* **INFORMATION PROVIDED**:
---

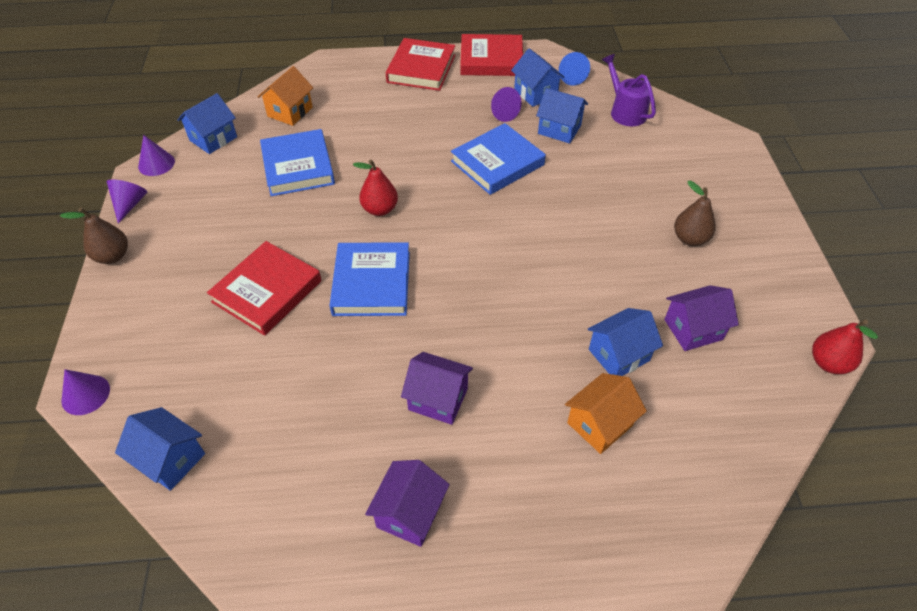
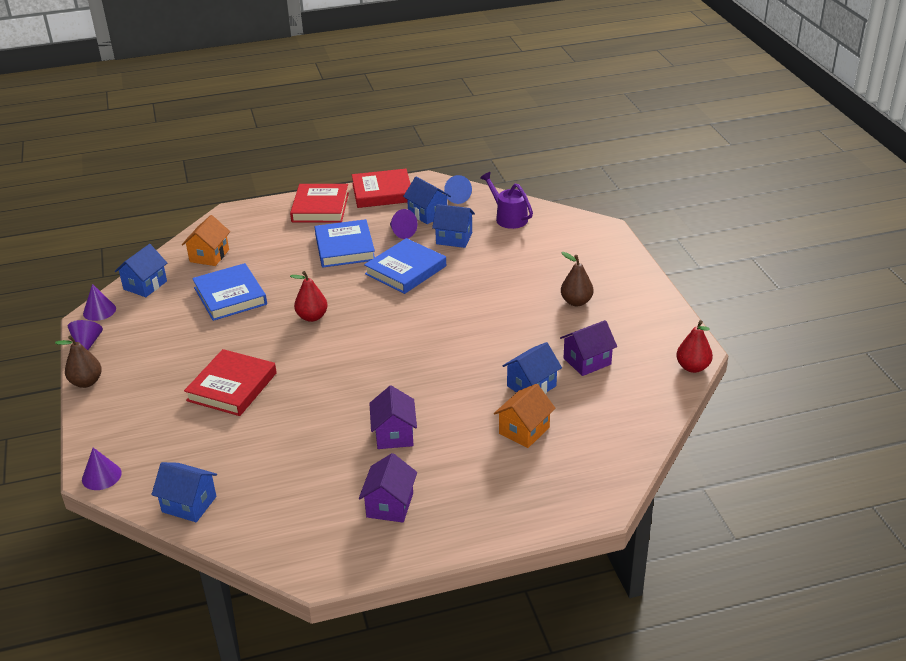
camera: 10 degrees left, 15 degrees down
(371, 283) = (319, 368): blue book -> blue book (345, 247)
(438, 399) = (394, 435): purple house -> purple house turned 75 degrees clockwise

---

* **DIRECTIONS FOR THIS TASK**:
The lines to report are those in the material above that contain the word "degrees"; copy every one of them.

* **OUTPUT OF THE EXERCISE**:
camera: 10 degrees left, 15 degrees down
(438, 399) = (394, 435): purple house -> purple house turned 75 degrees clockwise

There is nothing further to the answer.